BEGIN Given records

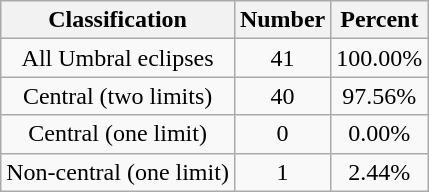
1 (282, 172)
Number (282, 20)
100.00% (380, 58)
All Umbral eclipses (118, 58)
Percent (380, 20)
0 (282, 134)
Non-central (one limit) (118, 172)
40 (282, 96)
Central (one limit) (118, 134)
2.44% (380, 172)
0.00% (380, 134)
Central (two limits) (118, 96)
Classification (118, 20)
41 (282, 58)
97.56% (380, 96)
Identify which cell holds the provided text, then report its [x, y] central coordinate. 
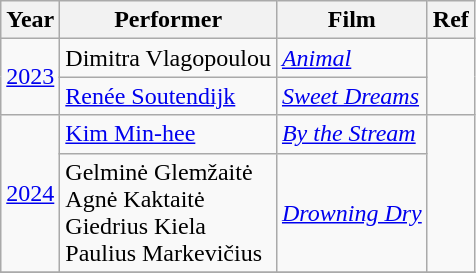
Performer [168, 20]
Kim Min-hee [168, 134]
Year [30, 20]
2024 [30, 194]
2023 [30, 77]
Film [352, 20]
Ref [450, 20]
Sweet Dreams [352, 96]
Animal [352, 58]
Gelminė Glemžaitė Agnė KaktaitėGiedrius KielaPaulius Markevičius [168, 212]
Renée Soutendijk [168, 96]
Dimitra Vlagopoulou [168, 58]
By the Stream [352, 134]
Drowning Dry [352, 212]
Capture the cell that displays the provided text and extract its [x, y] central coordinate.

END Given records

→ Directions: Rewrite all of the lines above with every occurrence of "coordinate" replaced by "point", leaving everything else unchanged. Leave the pictures out.

→ Answer to this exercise:
1 (282, 172)
Number (282, 20)
100.00% (380, 58)
All Umbral eclipses (118, 58)
Percent (380, 20)
0 (282, 134)
Non-central (one limit) (118, 172)
40 (282, 96)
Central (one limit) (118, 134)
2.44% (380, 172)
0.00% (380, 134)
Central (two limits) (118, 96)
Classification (118, 20)
41 (282, 58)
97.56% (380, 96)
Identify which cell holds the provided text, then report its [x, y] central point. 
Performer [168, 20]
Kim Min-hee [168, 134]
Year [30, 20]
2024 [30, 194]
2023 [30, 77]
Film [352, 20]
Ref [450, 20]
Sweet Dreams [352, 96]
Animal [352, 58]
Gelminė Glemžaitė Agnė KaktaitėGiedrius KielaPaulius Markevičius [168, 212]
Renée Soutendijk [168, 96]
Dimitra Vlagopoulou [168, 58]
By the Stream [352, 134]
Drowning Dry [352, 212]
Capture the cell that displays the provided text and extract its [x, y] central point.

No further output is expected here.